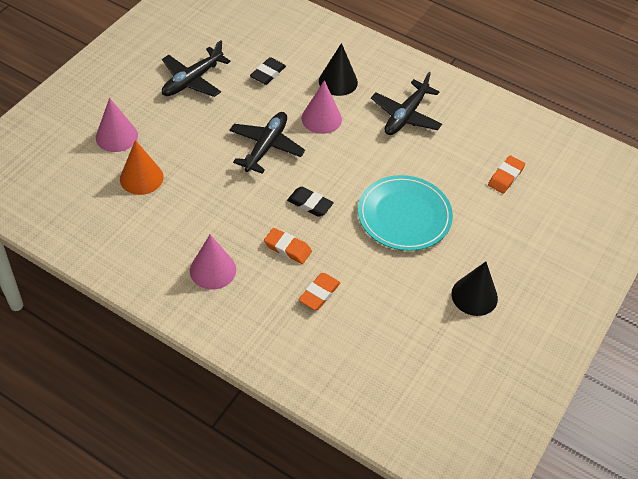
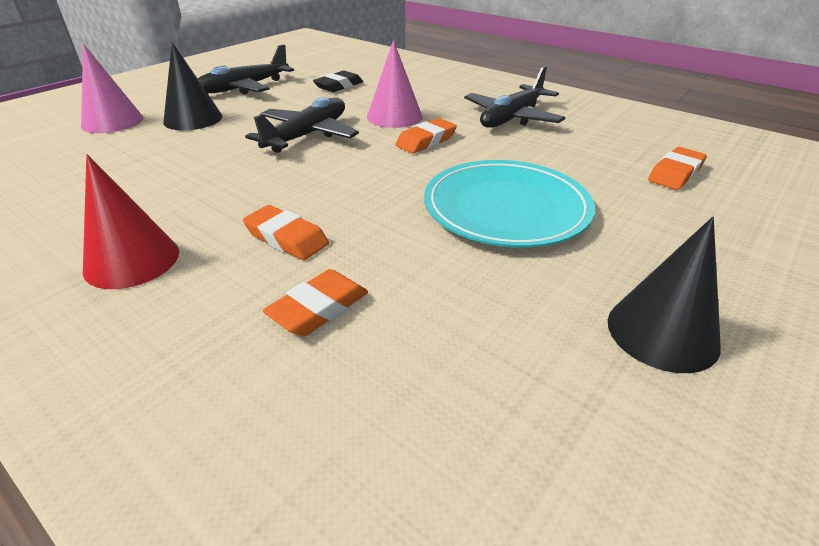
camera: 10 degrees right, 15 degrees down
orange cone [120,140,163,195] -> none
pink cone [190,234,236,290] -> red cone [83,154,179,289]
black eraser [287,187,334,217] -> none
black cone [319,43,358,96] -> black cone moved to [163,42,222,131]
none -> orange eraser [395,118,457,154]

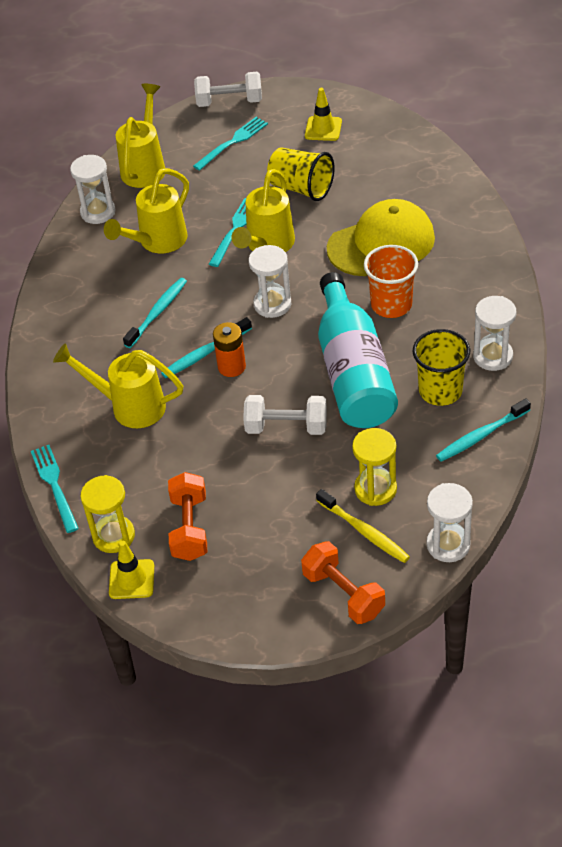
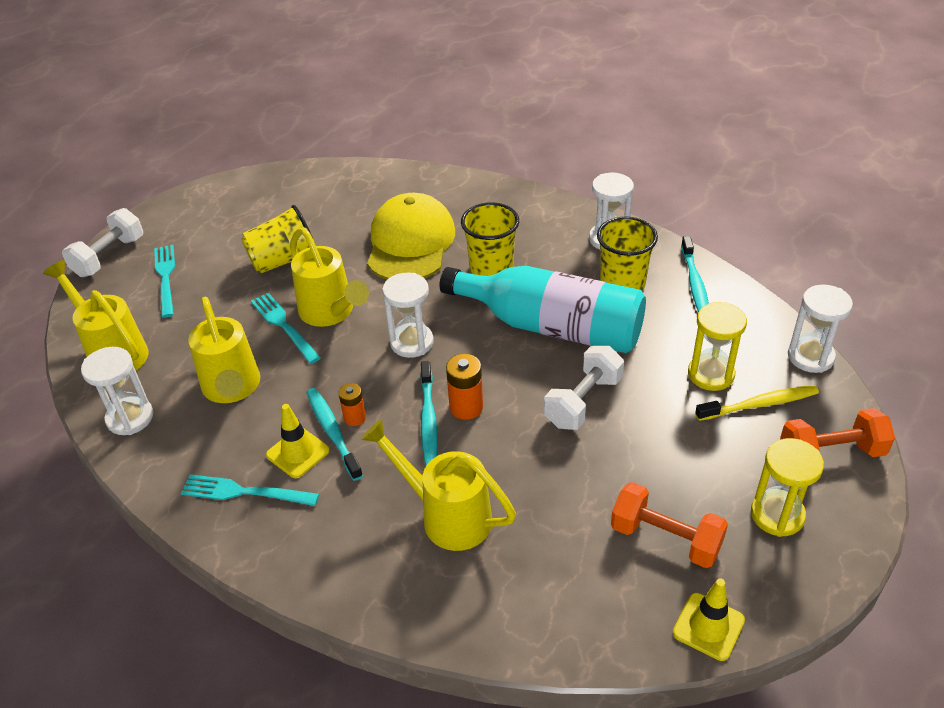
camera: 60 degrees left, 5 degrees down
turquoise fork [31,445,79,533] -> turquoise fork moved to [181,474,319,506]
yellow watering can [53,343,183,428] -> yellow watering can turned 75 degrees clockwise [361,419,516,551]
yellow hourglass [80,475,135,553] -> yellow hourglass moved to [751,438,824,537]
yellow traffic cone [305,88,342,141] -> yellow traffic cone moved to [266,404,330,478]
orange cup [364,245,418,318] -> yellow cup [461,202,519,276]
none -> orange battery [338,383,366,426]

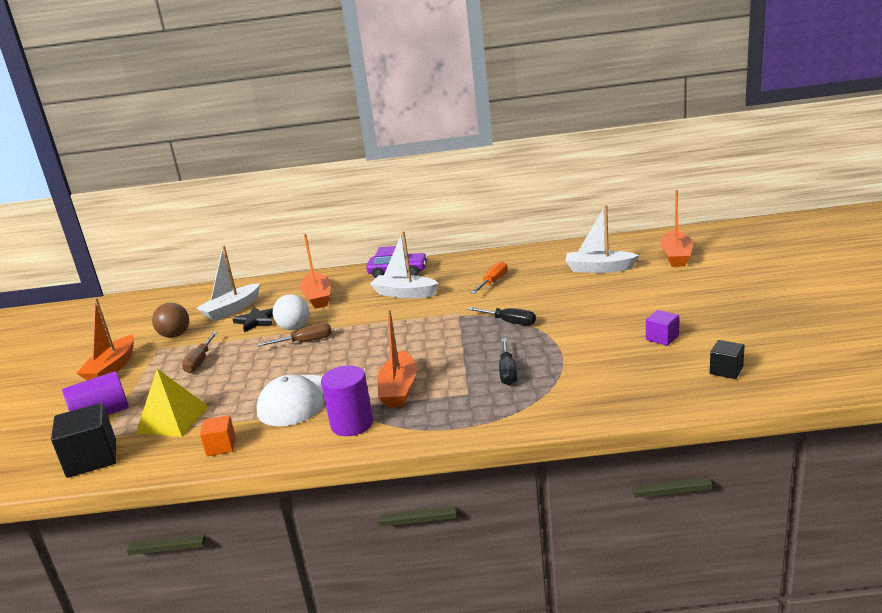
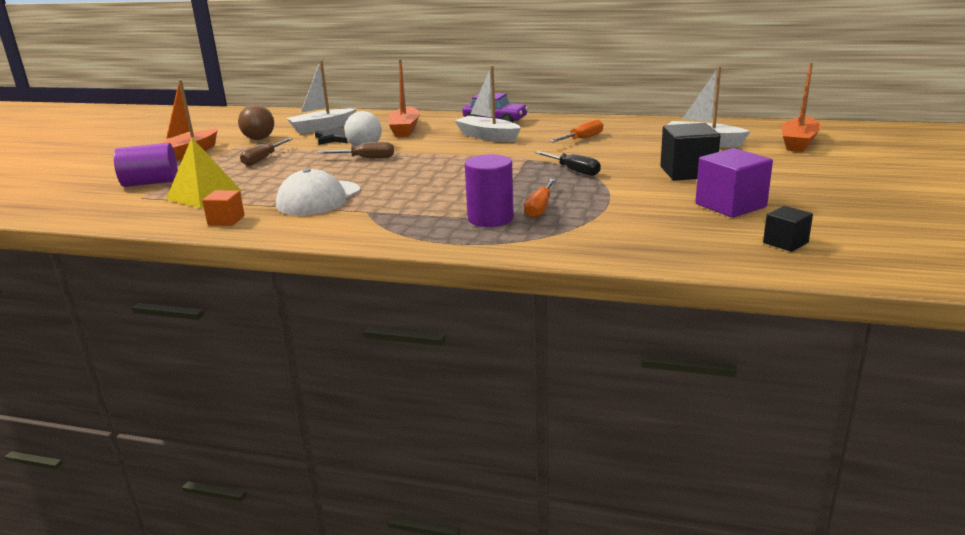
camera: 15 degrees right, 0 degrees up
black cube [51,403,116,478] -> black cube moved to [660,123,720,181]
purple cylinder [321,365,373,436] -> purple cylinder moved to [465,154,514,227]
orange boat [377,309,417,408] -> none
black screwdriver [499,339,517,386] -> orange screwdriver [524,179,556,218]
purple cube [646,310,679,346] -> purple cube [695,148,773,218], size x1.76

----------

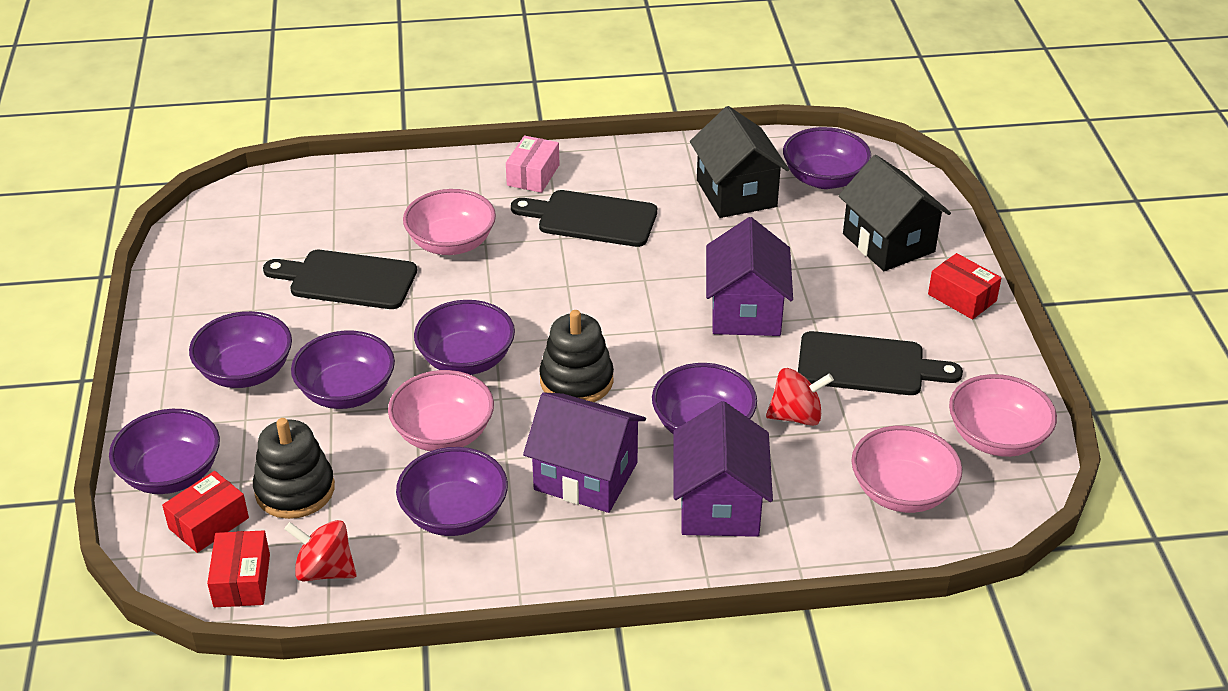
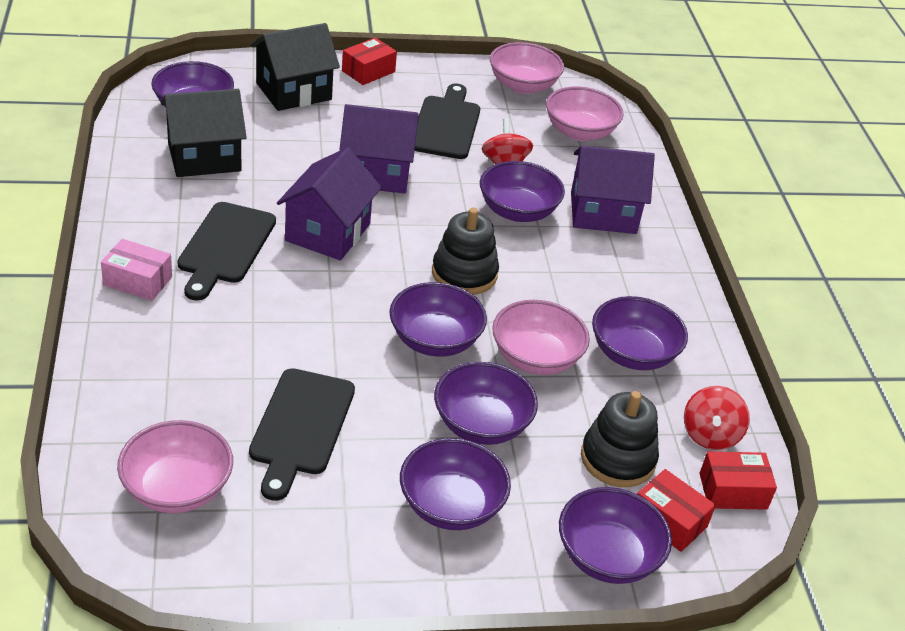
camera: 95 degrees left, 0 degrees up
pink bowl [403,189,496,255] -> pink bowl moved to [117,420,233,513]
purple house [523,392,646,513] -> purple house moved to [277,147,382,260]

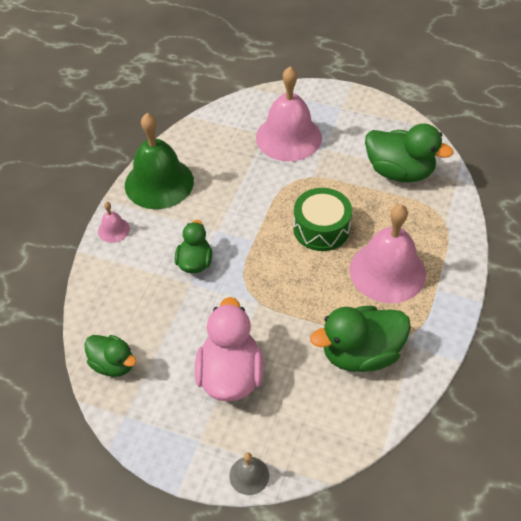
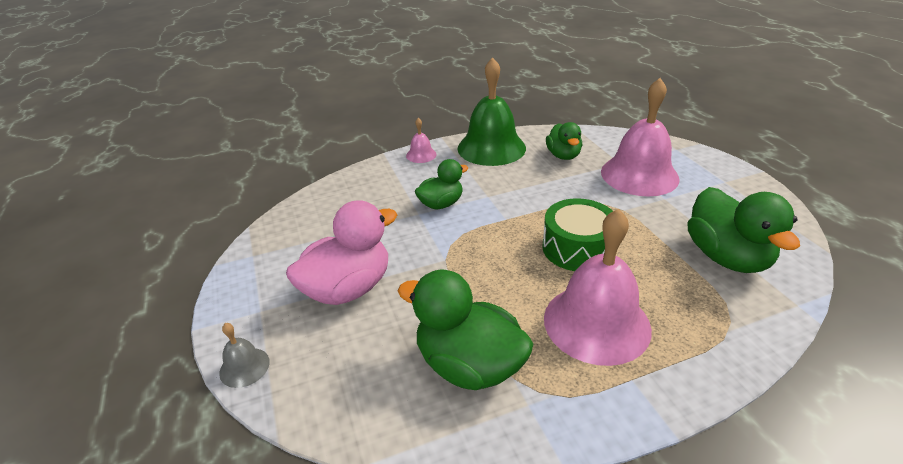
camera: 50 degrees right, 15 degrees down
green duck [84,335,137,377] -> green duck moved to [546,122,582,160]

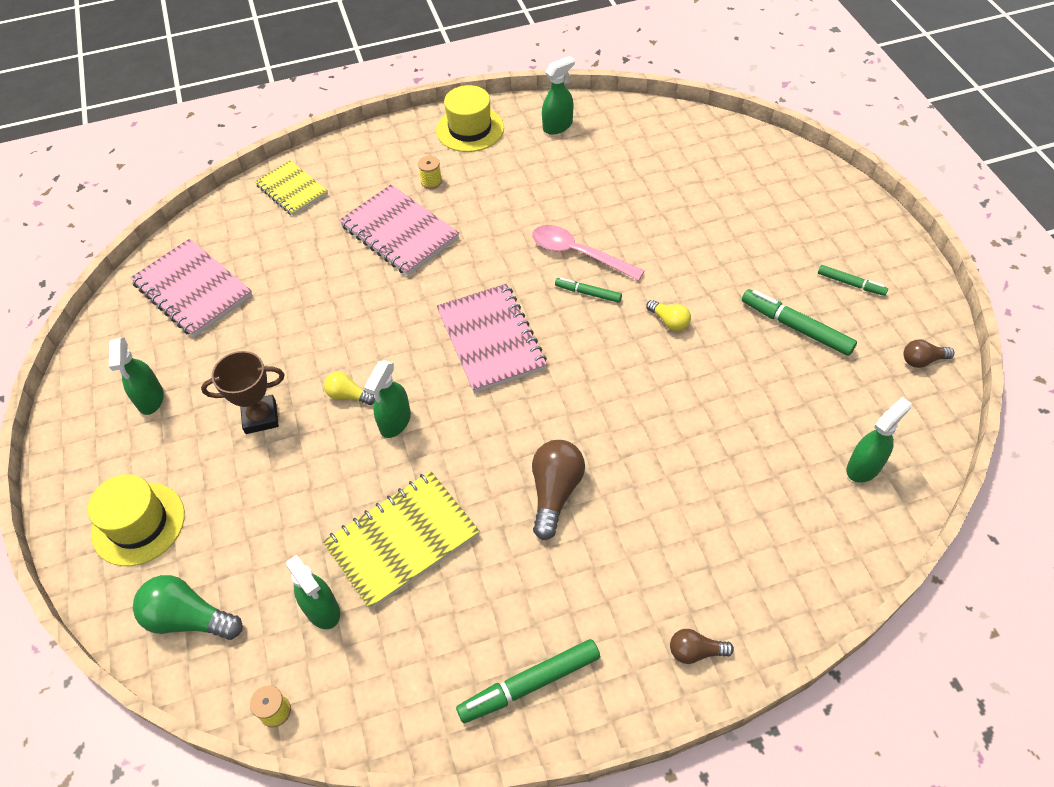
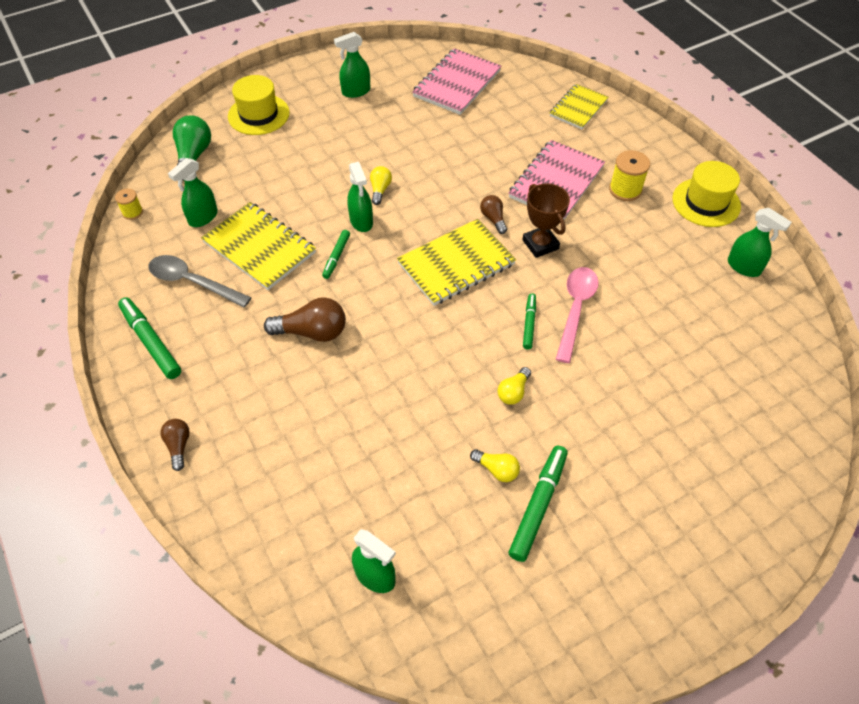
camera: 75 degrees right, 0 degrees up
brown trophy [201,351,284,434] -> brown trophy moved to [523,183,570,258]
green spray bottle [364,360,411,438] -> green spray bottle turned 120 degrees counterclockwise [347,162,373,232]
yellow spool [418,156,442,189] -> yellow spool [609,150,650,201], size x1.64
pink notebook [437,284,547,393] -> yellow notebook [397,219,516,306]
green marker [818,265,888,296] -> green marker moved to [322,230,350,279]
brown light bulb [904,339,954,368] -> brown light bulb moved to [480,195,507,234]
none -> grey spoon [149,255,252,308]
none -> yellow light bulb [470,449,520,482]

----------

• [Description of the task]:
Leaving each picture behind, please give again exactly the lines above from the one with "yellow watering can [53,343,183,428]" through the one with "purple cube [646,310,679,346]", both included, and no others.

• [Output]:
yellow watering can [53,343,183,428] -> yellow watering can turned 75 degrees clockwise [361,419,516,551]
yellow hourglass [80,475,135,553] -> yellow hourglass moved to [751,438,824,537]
yellow traffic cone [305,88,342,141] -> yellow traffic cone moved to [266,404,330,478]
orange cup [364,245,418,318] -> yellow cup [461,202,519,276]
none -> orange battery [338,383,366,426]

camera: 15 degrees right, 0 degrees up
black cube [51,403,116,478] -> black cube moved to [660,123,720,181]
purple cylinder [321,365,373,436] -> purple cylinder moved to [465,154,514,227]
orange boat [377,309,417,408] -> none
black screwdriver [499,339,517,386] -> orange screwdriver [524,179,556,218]
purple cube [646,310,679,346] -> purple cube [695,148,773,218], size x1.76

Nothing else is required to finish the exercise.